§ **Revision tracking records**
-=-=-=-=-
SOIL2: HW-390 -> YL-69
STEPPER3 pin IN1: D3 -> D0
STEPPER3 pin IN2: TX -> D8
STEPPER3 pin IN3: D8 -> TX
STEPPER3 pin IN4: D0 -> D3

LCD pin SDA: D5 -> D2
-=-=-=-=-
§ **Description of the task**
The records above need copying. Do it exactly.

§ **Result of the exercise**
SOIL2: HW-390 -> YL-69
STEPPER3 pin IN1: D3 -> D0
STEPPER3 pin IN2: TX -> D8
STEPPER3 pin IN3: D8 -> TX
STEPPER3 pin IN4: D0 -> D3

LCD pin SDA: D5 -> D2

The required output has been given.